ASSIGNMENT: Exactly the lines below from the one with "R2: 6.8k (AMP2, FB) -> 1.5k (AMP2, FB)" up to and including the one with "C11: 4.7uF (plus" make up the answer, with nothing else added.

*** Opening SUPPLIED DATA ***

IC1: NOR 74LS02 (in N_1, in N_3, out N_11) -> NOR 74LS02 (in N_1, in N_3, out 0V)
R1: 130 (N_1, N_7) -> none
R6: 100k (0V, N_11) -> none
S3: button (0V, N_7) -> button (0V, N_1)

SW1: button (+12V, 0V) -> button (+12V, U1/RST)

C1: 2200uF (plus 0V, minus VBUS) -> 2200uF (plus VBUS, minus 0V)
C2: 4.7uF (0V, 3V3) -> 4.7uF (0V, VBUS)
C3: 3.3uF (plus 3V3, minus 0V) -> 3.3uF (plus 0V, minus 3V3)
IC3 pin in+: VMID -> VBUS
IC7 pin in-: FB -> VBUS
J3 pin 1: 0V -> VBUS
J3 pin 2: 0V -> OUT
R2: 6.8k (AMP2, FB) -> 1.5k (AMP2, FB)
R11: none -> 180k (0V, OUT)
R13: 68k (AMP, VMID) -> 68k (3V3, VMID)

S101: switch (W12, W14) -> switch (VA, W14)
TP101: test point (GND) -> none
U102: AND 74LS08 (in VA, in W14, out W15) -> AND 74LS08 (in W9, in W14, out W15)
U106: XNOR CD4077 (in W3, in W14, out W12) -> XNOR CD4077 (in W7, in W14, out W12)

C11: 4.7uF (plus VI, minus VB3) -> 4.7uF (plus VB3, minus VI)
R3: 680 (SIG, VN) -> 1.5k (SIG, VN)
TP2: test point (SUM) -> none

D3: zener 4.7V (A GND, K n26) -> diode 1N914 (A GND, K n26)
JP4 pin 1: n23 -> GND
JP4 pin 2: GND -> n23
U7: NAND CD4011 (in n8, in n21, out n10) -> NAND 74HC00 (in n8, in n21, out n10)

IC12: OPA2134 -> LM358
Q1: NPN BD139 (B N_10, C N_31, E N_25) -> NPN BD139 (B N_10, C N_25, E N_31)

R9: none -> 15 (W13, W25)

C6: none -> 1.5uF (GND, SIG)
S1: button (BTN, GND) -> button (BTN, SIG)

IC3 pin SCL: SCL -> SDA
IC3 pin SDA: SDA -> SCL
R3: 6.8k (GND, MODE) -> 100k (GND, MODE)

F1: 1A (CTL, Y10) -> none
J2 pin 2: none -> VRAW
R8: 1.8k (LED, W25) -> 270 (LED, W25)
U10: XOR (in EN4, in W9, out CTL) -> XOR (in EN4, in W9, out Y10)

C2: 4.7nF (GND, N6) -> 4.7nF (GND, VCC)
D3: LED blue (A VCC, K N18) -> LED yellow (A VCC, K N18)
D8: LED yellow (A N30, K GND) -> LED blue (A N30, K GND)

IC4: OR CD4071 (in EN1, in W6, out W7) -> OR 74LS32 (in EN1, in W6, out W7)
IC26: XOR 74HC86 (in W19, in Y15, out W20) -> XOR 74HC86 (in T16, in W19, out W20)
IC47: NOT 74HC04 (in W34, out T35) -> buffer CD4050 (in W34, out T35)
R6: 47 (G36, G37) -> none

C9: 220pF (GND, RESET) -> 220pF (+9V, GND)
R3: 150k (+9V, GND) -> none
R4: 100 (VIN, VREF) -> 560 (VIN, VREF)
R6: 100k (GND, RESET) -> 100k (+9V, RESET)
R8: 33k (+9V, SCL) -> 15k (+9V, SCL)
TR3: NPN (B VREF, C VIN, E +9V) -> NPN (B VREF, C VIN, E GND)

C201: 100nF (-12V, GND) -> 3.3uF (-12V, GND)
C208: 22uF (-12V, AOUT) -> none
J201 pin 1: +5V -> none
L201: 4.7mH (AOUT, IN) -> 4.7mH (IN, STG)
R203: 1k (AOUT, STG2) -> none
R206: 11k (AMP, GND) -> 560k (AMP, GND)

*** Closing SUPPLIED DATA ***

COMPLETED EXERCISE:
R2: 6.8k (AMP2, FB) -> 1.5k (AMP2, FB)
R11: none -> 180k (0V, OUT)
R13: 68k (AMP, VMID) -> 68k (3V3, VMID)

S101: switch (W12, W14) -> switch (VA, W14)
TP101: test point (GND) -> none
U102: AND 74LS08 (in VA, in W14, out W15) -> AND 74LS08 (in W9, in W14, out W15)
U106: XNOR CD4077 (in W3, in W14, out W12) -> XNOR CD4077 (in W7, in W14, out W12)

C11: 4.7uF (plus VI, minus VB3) -> 4.7uF (plus VB3, minus VI)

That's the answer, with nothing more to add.